#### Work task
From the line with "C4: 15nF (+9V, GND) -> 15nF (+9V, VBAT)" onward, reproduce each line of the entries exactly, ending at the last one, and add nothing.

<<<<

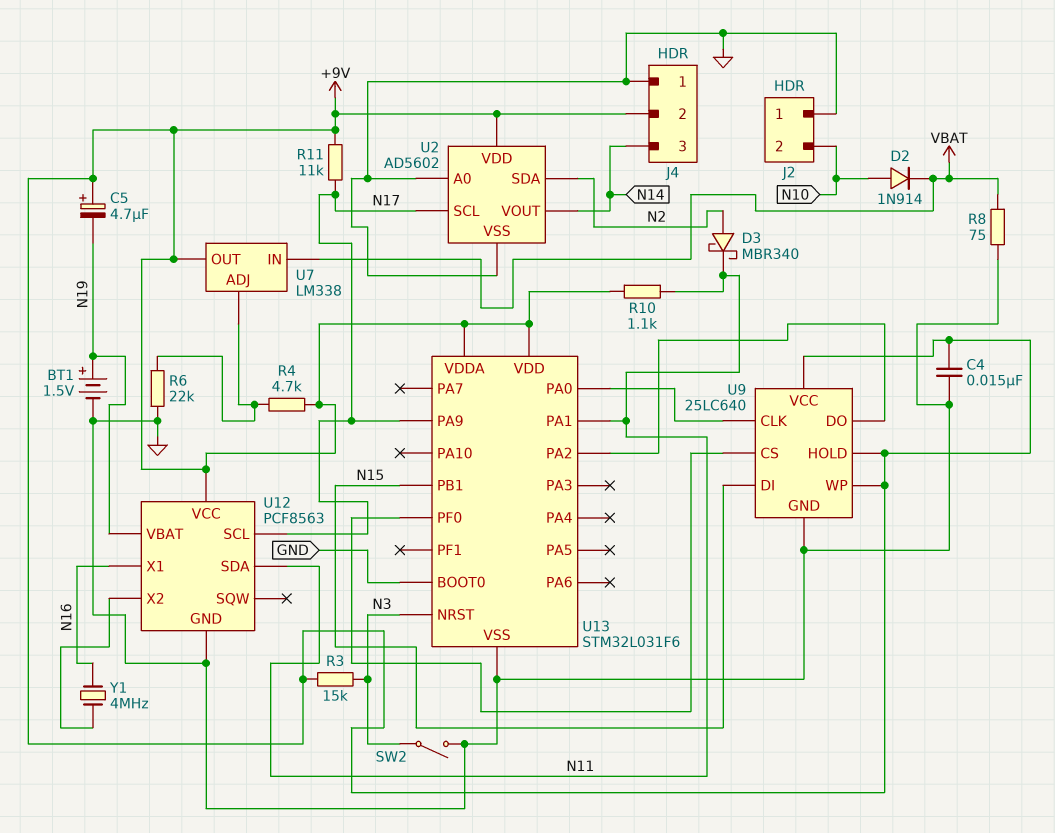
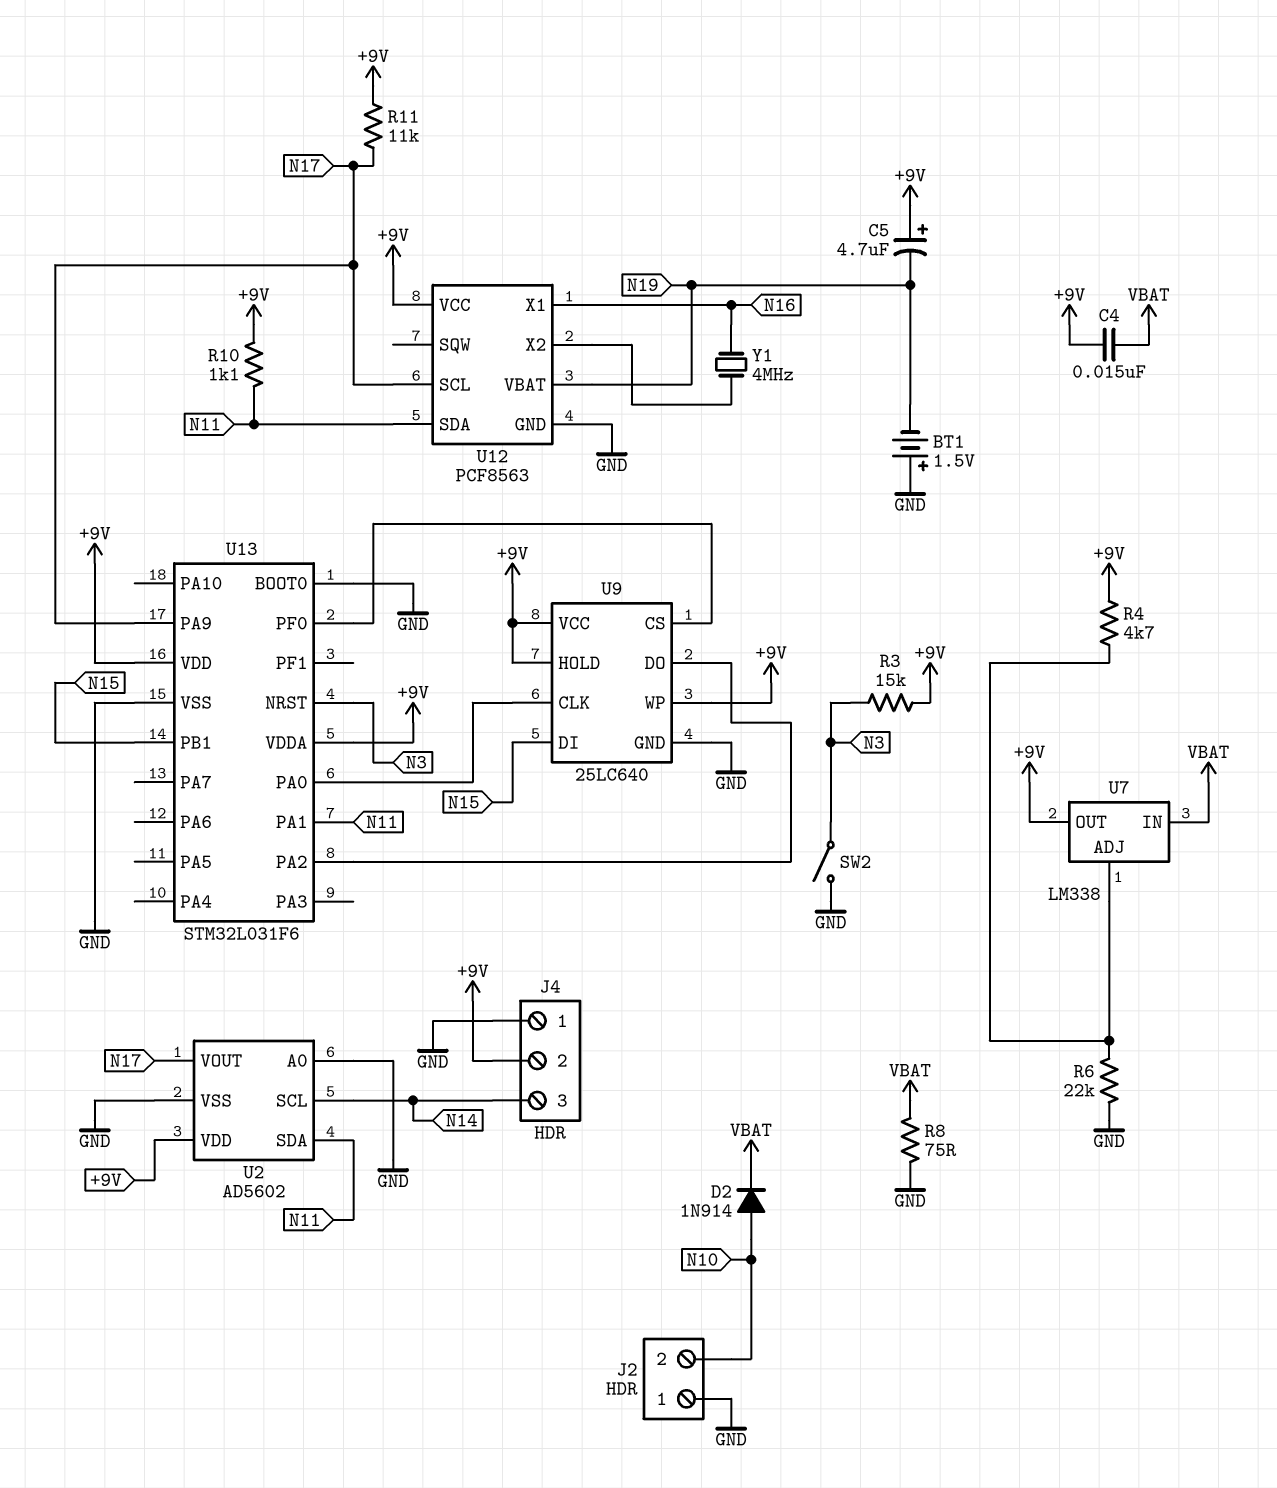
BT1: 1.5V (plus N19, minus GND) -> 1.5V (plus GND, minus N19)
C4: 15nF (+9V, GND) -> 15nF (+9V, VBAT)
D3: schottky MBR340 (A N2, K N11) -> none
U2 pin SCL: N17 -> N14
U2 pin SDA: N2 -> N11
U2 pin VOUT: N14 -> N17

>>>>

#### Exercise output
C4: 15nF (+9V, GND) -> 15nF (+9V, VBAT)
D3: schottky MBR340 (A N2, K N11) -> none
U2 pin SCL: N17 -> N14
U2 pin SDA: N2 -> N11
U2 pin VOUT: N14 -> N17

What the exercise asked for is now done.